→ Exercise aim
After locating the line with "Someone carried the sprayer/rosy from [424,352]" in the entries below, set down exactly that line and each one after it to the end, skipping pictures.

→ Dataset content
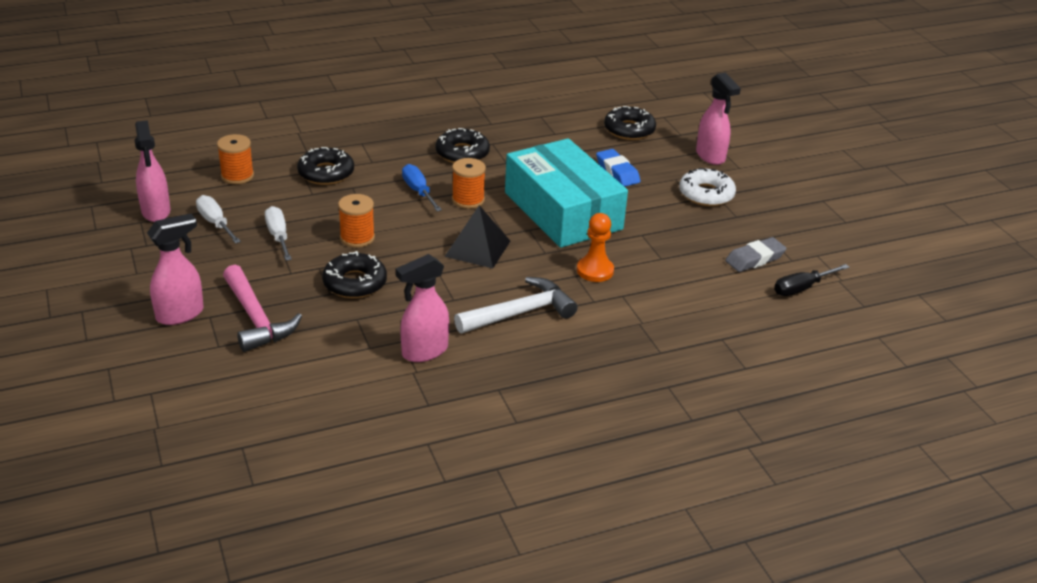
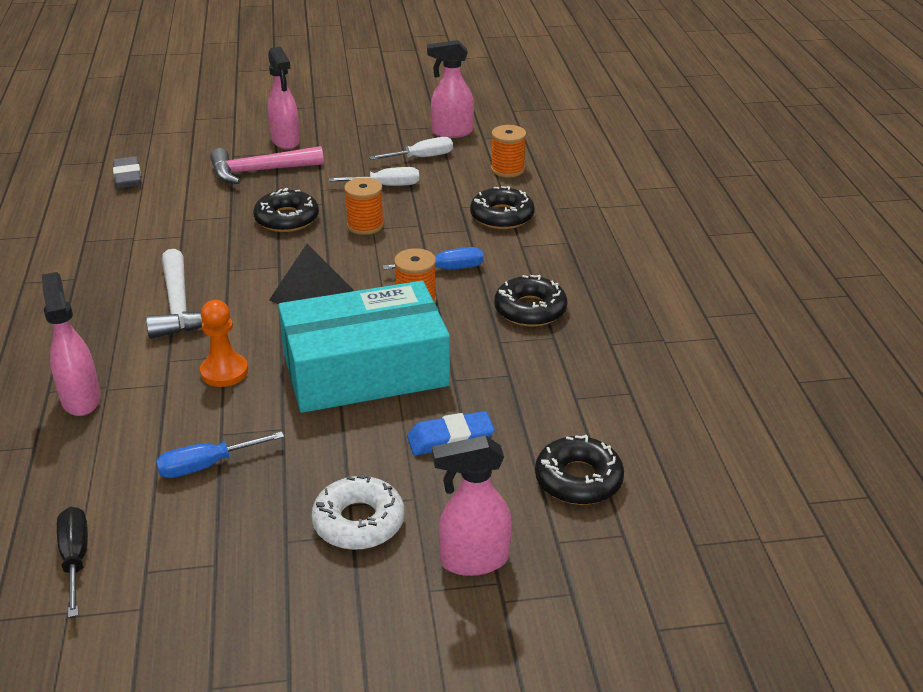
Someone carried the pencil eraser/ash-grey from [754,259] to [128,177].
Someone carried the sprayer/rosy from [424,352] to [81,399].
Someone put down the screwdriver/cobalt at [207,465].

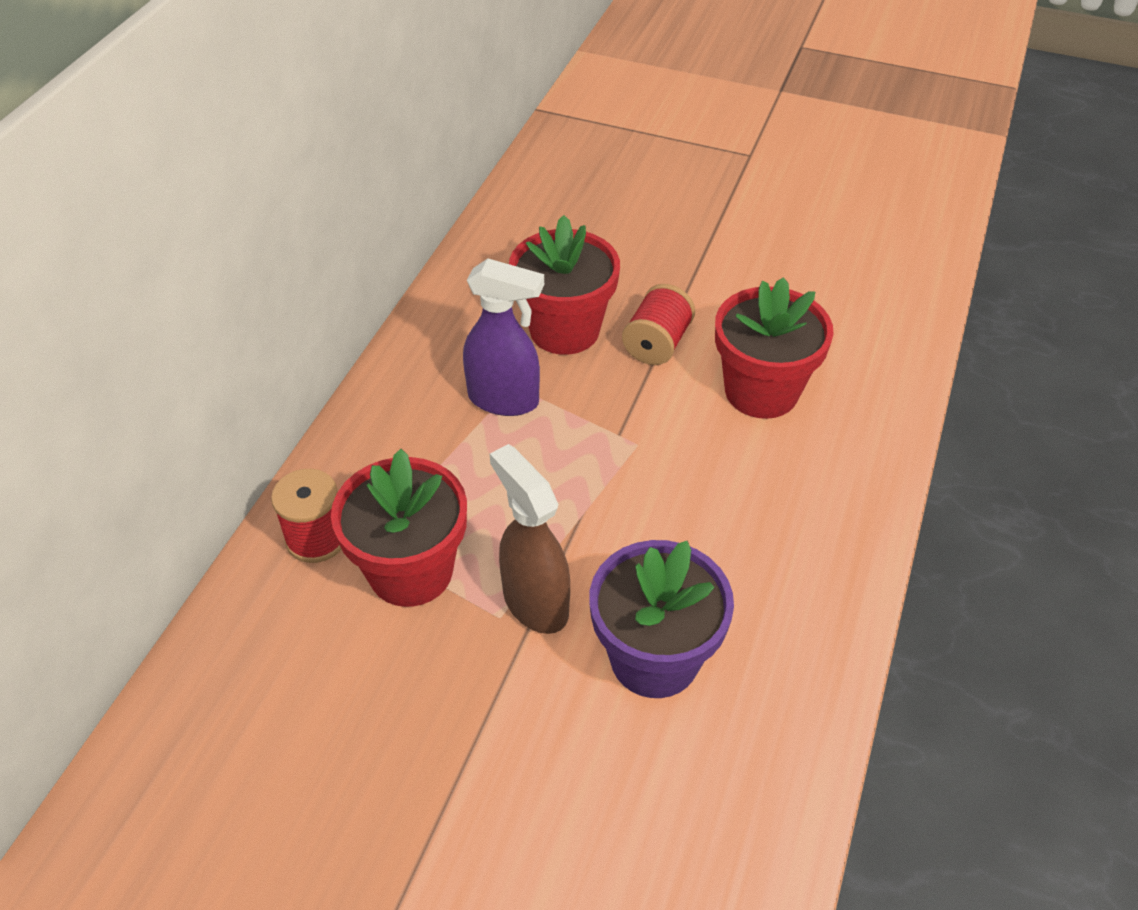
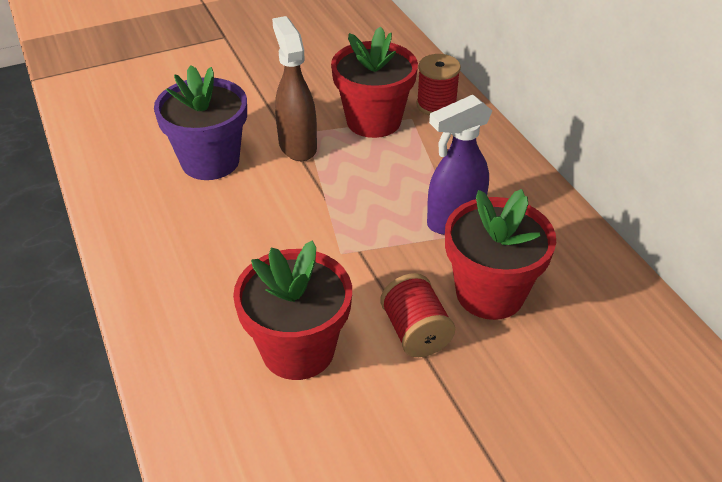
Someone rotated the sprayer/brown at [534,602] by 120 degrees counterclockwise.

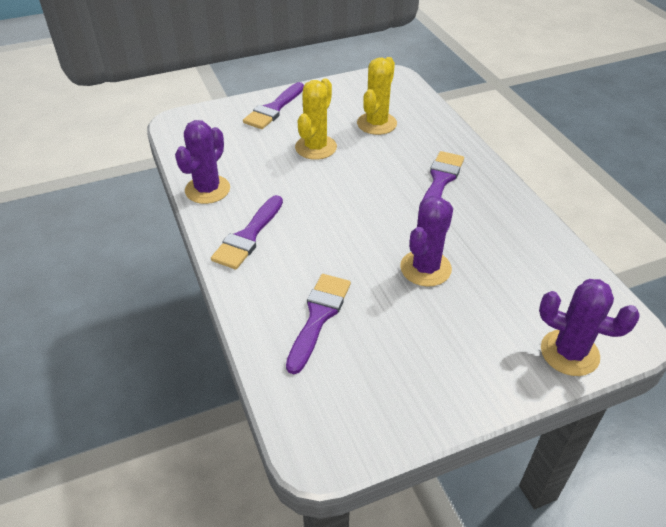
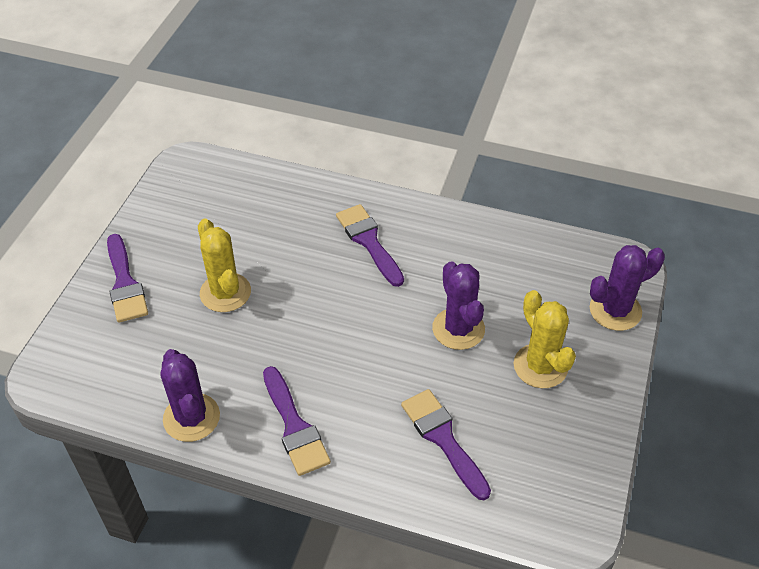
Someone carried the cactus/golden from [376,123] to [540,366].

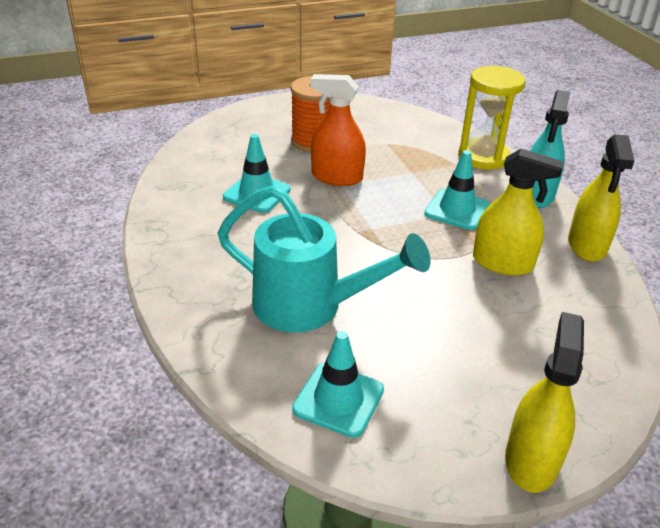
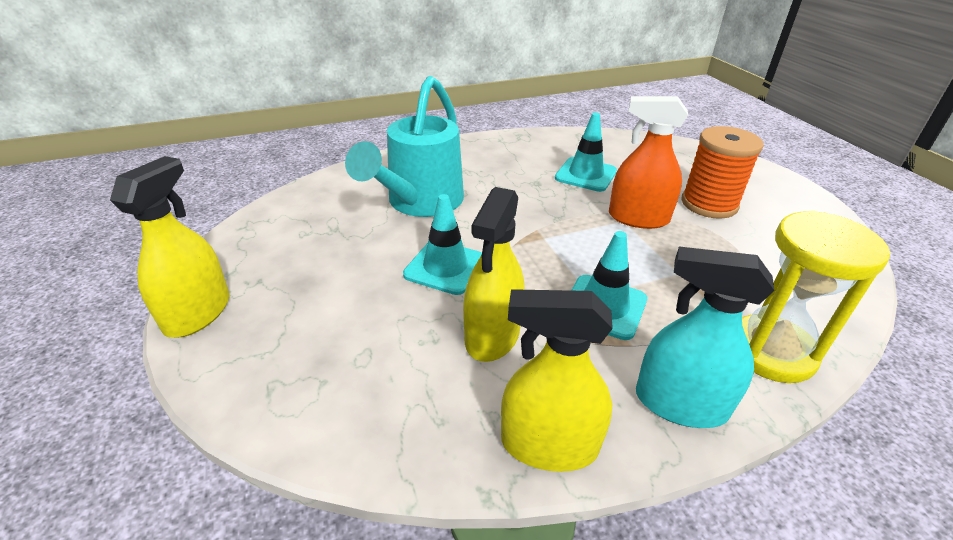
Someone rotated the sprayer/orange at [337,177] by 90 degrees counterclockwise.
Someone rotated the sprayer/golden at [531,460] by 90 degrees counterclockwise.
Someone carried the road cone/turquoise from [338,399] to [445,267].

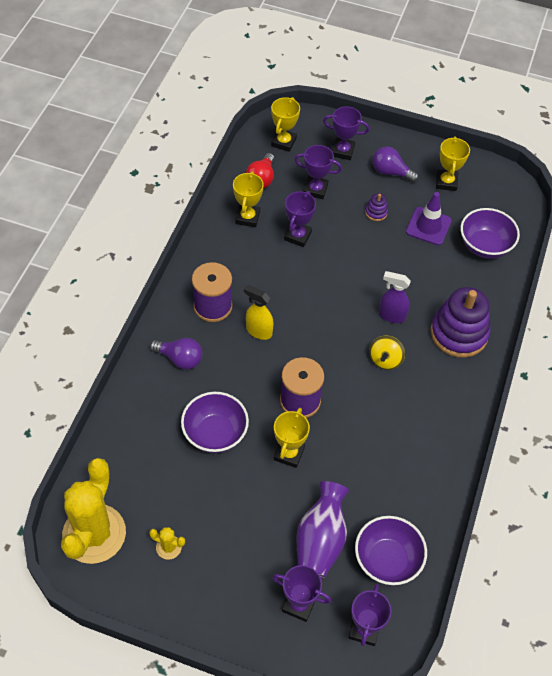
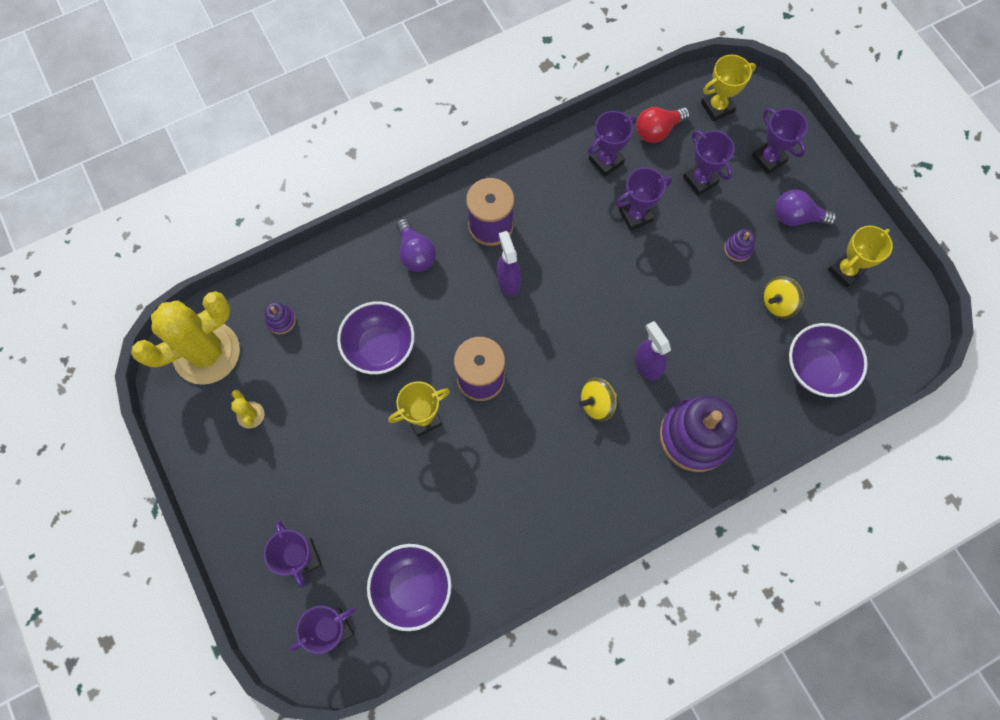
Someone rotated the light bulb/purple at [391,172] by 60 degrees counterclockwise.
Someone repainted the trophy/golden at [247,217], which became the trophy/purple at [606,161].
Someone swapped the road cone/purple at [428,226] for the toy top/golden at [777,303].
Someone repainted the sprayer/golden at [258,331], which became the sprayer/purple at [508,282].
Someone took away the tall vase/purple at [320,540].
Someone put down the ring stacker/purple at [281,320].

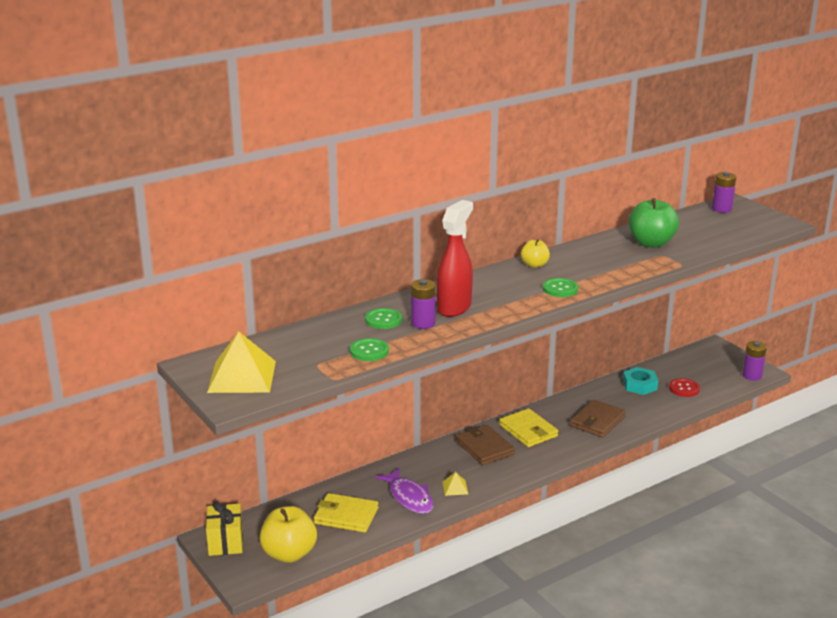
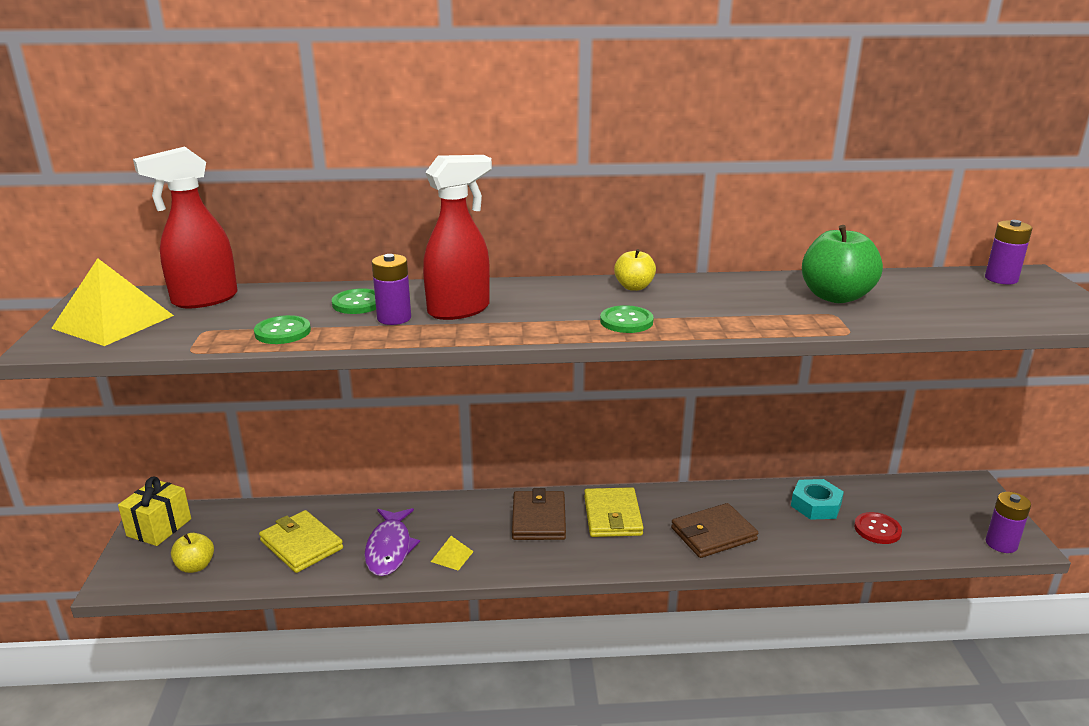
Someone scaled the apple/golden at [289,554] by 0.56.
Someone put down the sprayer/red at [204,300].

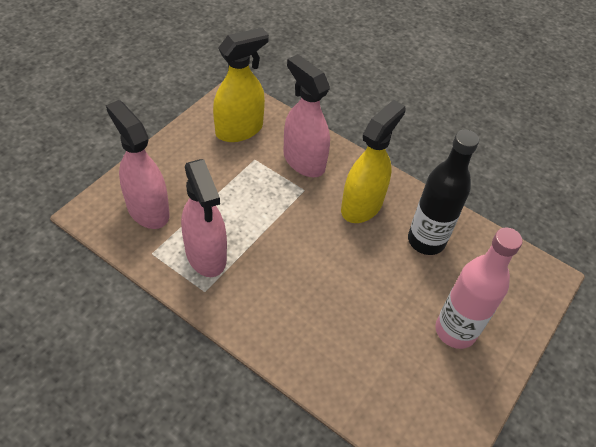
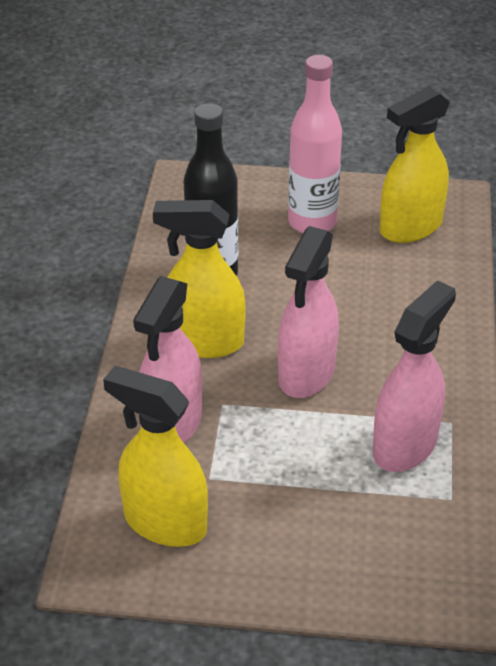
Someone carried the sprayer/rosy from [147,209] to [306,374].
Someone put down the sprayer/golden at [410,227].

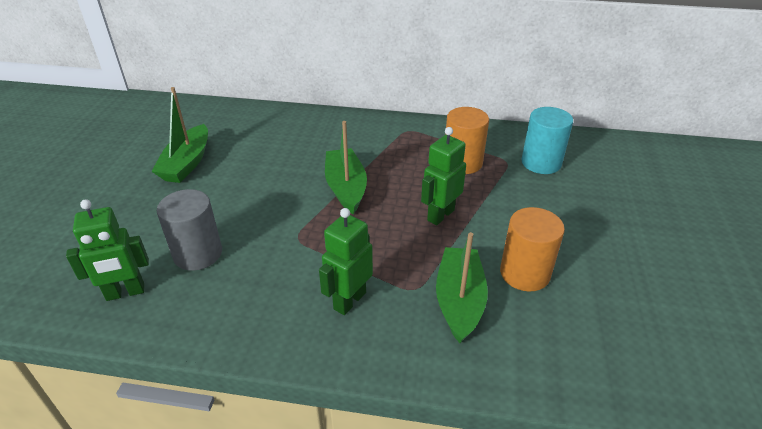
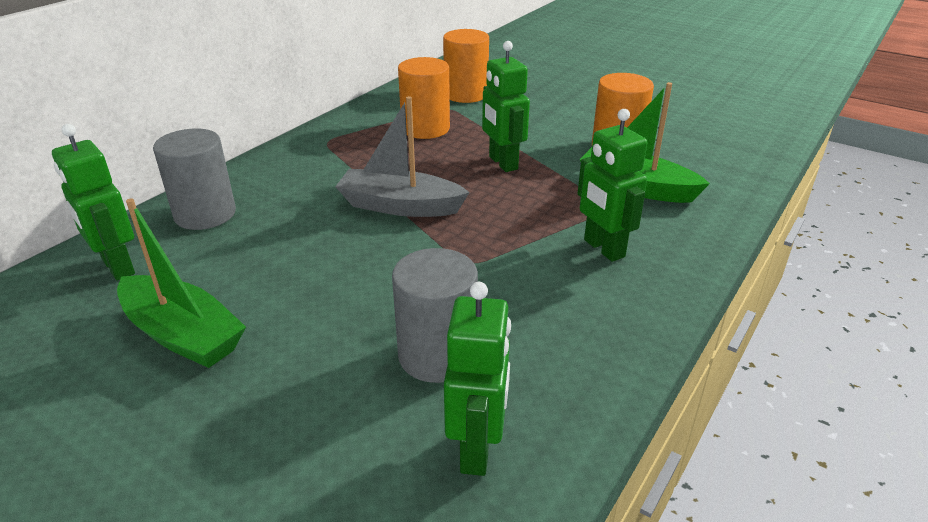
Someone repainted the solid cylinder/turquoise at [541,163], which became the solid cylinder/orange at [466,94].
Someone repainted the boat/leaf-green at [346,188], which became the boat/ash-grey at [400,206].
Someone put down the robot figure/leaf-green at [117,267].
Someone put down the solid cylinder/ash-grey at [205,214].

→ Written reply
Someone carried the sprayer/rosy from [424,352] to [81,399].
Someone put down the screwdriver/cobalt at [207,465].

Someone rotated the sprayer/brown at [534,602] by 120 degrees counterclockwise.

Someone carried the cactus/golden from [376,123] to [540,366].

Someone rotated the sprayer/orange at [337,177] by 90 degrees counterclockwise.
Someone rotated the sprayer/golden at [531,460] by 90 degrees counterclockwise.
Someone carried the road cone/turquoise from [338,399] to [445,267].

Someone rotated the light bulb/purple at [391,172] by 60 degrees counterclockwise.
Someone repainted the trophy/golden at [247,217], which became the trophy/purple at [606,161].
Someone swapped the road cone/purple at [428,226] for the toy top/golden at [777,303].
Someone repainted the sprayer/golden at [258,331], which became the sprayer/purple at [508,282].
Someone took away the tall vase/purple at [320,540].
Someone put down the ring stacker/purple at [281,320].

Someone scaled the apple/golden at [289,554] by 0.56.
Someone put down the sprayer/red at [204,300].

Someone carried the sprayer/rosy from [147,209] to [306,374].
Someone put down the sprayer/golden at [410,227].

Someone repainted the solid cylinder/turquoise at [541,163], which became the solid cylinder/orange at [466,94].
Someone repainted the boat/leaf-green at [346,188], which became the boat/ash-grey at [400,206].
Someone put down the robot figure/leaf-green at [117,267].
Someone put down the solid cylinder/ash-grey at [205,214].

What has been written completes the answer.